● Work request
Restate the entries below in full, exactly as they read, but without pictures.

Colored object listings
▬▬▬

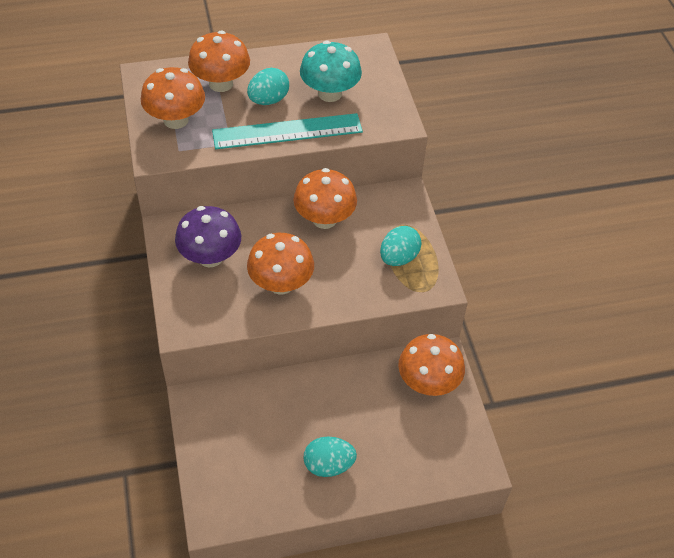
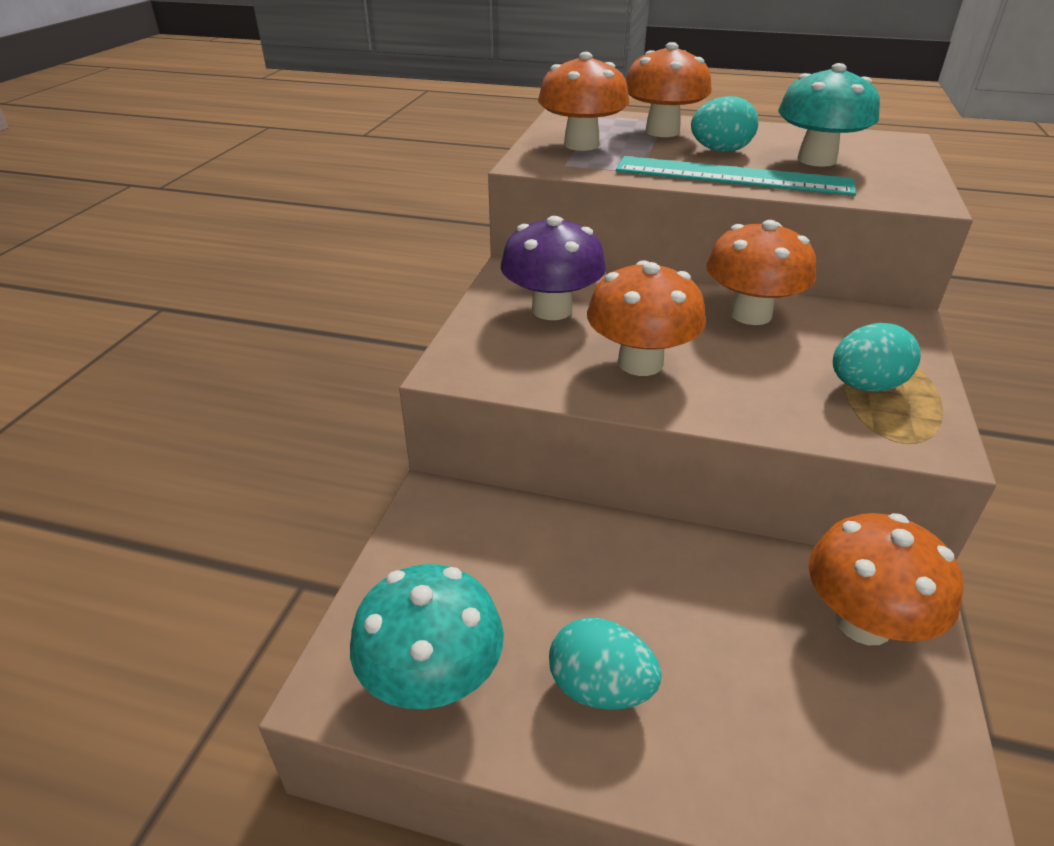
camera: 30 degrees right, 15 degrees down
none -> turquoise mushroom [350,564,504,709]

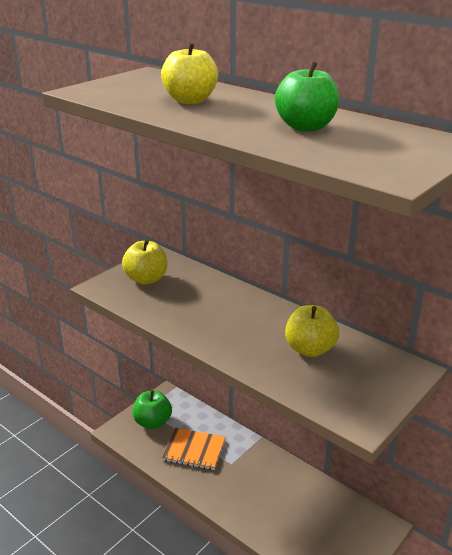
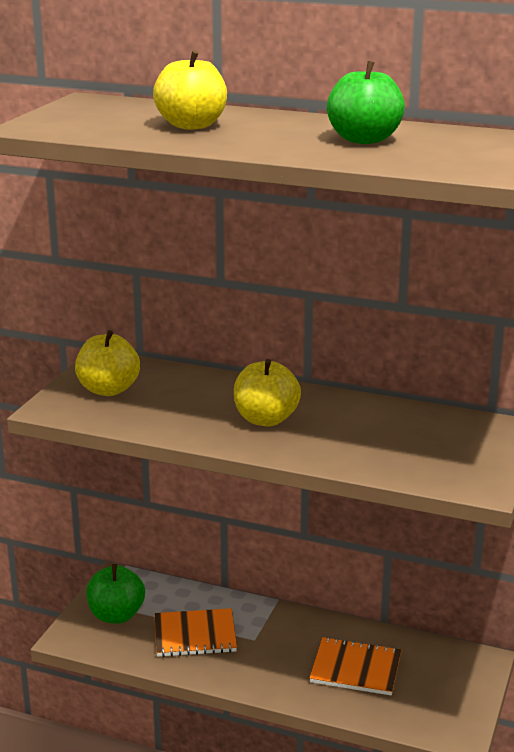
camera: 20 degrees left, 5 degrees down
yellow apple [285,305,339,357] -> yellow apple moved to [234,359,301,427]
none -> orange notebook [309,637,401,695]

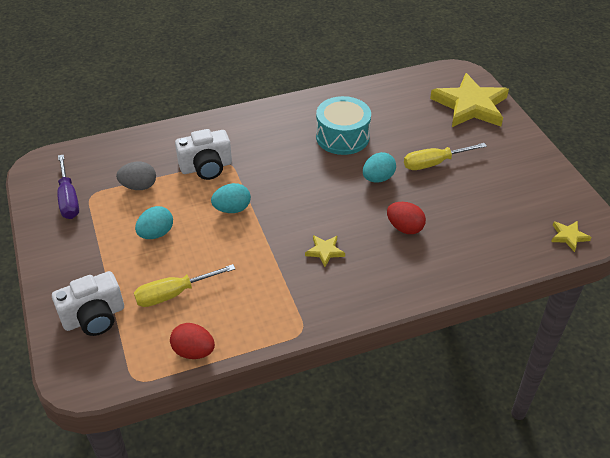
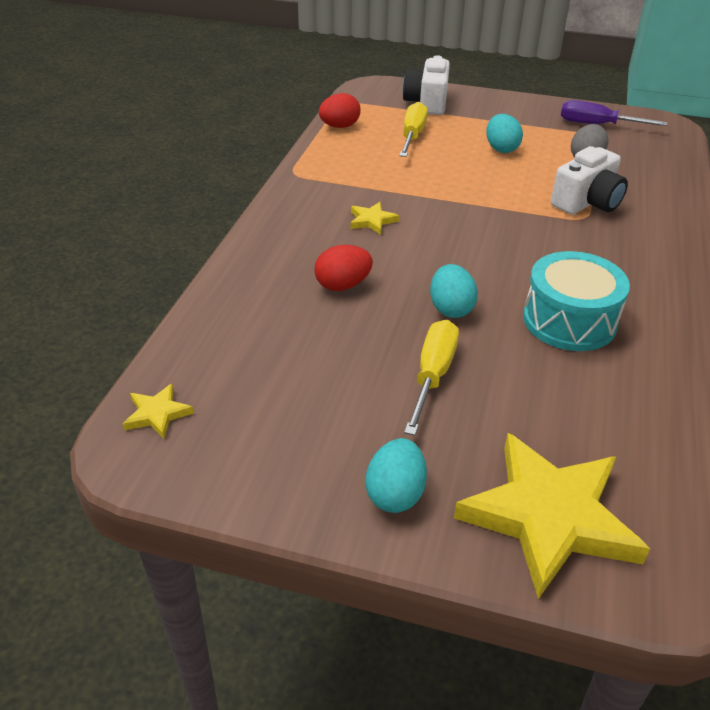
camera: 125 degrees right, 5 degrees down
white camera [175,129,232,180] -> white camera turned 150 degrees counterclockwise [551,146,628,215]
turquoise egg [211,183,251,213] -> turquoise egg moved to [366,438,427,513]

▬▬▬

● Exercise output
camera: 30 degrees right, 15 degrees down
none -> turquoise mushroom [350,564,504,709]

camera: 20 degrees left, 5 degrees down
yellow apple [285,305,339,357] -> yellow apple moved to [234,359,301,427]
none -> orange notebook [309,637,401,695]

camera: 125 degrees right, 5 degrees down
white camera [175,129,232,180] -> white camera turned 150 degrees counterclockwise [551,146,628,215]
turquoise egg [211,183,251,213] -> turquoise egg moved to [366,438,427,513]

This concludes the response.